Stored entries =
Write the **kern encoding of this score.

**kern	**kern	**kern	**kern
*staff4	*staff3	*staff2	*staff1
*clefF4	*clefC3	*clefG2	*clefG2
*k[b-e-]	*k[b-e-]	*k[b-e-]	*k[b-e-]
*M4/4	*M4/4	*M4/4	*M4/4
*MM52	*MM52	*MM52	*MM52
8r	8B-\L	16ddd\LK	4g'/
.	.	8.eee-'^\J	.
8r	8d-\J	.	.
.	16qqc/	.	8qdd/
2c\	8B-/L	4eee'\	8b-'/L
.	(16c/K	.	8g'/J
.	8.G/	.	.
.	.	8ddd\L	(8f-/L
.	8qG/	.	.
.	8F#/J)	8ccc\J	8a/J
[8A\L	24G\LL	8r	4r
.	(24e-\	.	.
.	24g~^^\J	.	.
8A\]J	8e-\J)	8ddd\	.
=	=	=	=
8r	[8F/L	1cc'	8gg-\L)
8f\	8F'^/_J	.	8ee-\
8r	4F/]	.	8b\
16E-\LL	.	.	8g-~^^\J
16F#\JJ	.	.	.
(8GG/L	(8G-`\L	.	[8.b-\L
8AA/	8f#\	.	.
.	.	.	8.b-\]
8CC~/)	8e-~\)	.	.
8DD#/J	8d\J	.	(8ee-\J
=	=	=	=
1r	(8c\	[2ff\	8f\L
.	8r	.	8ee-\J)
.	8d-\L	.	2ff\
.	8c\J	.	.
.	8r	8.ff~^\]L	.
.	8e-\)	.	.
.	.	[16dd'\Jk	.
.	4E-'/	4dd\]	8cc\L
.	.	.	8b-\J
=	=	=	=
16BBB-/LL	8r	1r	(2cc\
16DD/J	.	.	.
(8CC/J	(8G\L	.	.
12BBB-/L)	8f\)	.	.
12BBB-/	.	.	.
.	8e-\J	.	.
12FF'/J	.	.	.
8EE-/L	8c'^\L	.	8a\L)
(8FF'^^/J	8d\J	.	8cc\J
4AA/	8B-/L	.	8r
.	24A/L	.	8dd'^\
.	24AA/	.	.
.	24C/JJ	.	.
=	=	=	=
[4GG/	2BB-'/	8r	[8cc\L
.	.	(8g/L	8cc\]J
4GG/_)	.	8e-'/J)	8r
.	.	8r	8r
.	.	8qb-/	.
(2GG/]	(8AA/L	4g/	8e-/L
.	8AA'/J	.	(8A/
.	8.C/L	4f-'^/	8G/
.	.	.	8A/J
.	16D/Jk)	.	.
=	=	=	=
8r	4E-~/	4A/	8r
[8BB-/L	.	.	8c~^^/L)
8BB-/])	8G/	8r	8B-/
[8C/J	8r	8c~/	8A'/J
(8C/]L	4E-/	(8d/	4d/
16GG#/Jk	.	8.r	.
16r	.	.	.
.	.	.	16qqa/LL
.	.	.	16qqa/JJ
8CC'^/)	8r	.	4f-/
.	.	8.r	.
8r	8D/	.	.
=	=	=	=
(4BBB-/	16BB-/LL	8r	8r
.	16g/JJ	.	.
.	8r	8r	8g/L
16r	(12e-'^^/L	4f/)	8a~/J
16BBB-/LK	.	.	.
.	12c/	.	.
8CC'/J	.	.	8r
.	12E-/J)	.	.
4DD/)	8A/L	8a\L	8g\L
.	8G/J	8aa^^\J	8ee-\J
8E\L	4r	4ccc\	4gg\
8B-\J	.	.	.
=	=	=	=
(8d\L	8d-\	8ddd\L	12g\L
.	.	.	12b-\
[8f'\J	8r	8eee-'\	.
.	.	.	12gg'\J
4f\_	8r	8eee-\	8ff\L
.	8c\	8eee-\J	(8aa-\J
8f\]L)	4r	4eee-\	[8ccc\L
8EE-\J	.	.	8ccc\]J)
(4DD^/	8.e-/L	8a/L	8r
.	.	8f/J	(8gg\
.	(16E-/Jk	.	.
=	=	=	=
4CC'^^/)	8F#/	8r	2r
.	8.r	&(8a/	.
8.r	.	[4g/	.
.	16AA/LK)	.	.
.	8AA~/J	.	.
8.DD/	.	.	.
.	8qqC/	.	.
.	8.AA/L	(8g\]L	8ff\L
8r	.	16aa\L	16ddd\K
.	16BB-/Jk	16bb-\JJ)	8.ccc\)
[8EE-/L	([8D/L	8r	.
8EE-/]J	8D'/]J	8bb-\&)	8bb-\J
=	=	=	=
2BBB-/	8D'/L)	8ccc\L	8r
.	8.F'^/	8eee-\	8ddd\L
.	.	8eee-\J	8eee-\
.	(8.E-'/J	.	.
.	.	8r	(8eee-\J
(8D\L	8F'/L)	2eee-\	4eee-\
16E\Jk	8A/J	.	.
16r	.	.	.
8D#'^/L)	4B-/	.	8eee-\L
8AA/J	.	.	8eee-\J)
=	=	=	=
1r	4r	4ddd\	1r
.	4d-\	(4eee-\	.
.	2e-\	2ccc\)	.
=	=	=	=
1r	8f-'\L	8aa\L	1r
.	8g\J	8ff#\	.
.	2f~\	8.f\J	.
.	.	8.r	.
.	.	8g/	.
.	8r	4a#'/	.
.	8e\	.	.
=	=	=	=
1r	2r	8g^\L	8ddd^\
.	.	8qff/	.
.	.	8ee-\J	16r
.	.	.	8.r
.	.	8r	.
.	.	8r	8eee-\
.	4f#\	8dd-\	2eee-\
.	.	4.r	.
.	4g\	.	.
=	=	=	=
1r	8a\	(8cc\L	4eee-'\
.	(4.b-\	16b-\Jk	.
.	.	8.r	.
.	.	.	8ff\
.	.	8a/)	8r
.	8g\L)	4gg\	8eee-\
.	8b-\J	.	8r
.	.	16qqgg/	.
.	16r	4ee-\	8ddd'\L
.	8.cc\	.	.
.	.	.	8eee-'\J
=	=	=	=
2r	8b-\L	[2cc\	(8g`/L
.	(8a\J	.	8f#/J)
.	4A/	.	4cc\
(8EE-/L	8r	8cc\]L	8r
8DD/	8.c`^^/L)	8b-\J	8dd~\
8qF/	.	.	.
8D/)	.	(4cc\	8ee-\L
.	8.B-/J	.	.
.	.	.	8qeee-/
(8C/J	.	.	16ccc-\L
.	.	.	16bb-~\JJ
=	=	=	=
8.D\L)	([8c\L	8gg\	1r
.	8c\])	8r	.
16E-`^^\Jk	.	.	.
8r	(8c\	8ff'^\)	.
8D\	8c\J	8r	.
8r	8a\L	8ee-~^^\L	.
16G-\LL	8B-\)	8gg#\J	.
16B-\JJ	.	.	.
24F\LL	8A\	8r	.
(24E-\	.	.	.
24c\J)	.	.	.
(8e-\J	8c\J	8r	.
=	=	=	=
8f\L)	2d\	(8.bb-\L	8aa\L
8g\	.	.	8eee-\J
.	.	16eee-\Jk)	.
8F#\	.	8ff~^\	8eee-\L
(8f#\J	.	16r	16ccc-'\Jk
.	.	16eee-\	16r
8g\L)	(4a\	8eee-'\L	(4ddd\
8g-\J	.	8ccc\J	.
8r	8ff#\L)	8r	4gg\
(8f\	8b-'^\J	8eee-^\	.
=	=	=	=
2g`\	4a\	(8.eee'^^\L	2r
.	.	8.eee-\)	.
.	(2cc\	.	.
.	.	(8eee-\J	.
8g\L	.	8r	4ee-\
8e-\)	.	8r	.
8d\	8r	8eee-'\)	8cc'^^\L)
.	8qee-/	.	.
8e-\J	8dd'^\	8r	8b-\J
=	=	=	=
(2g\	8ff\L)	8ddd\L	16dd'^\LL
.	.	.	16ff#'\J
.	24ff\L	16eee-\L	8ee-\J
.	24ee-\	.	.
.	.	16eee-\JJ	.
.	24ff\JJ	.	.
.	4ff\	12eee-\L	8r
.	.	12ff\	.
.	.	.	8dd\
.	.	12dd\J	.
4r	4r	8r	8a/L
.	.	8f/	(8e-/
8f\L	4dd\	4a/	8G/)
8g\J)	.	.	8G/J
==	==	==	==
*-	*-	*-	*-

JOB = Pull out each line of the data above that contains the string "kern" and copy every one in full.

SOLUTION FOR THIS PROBLEM =
Write the **kern encoding of this score.
**kern	**kern	**kern	**kern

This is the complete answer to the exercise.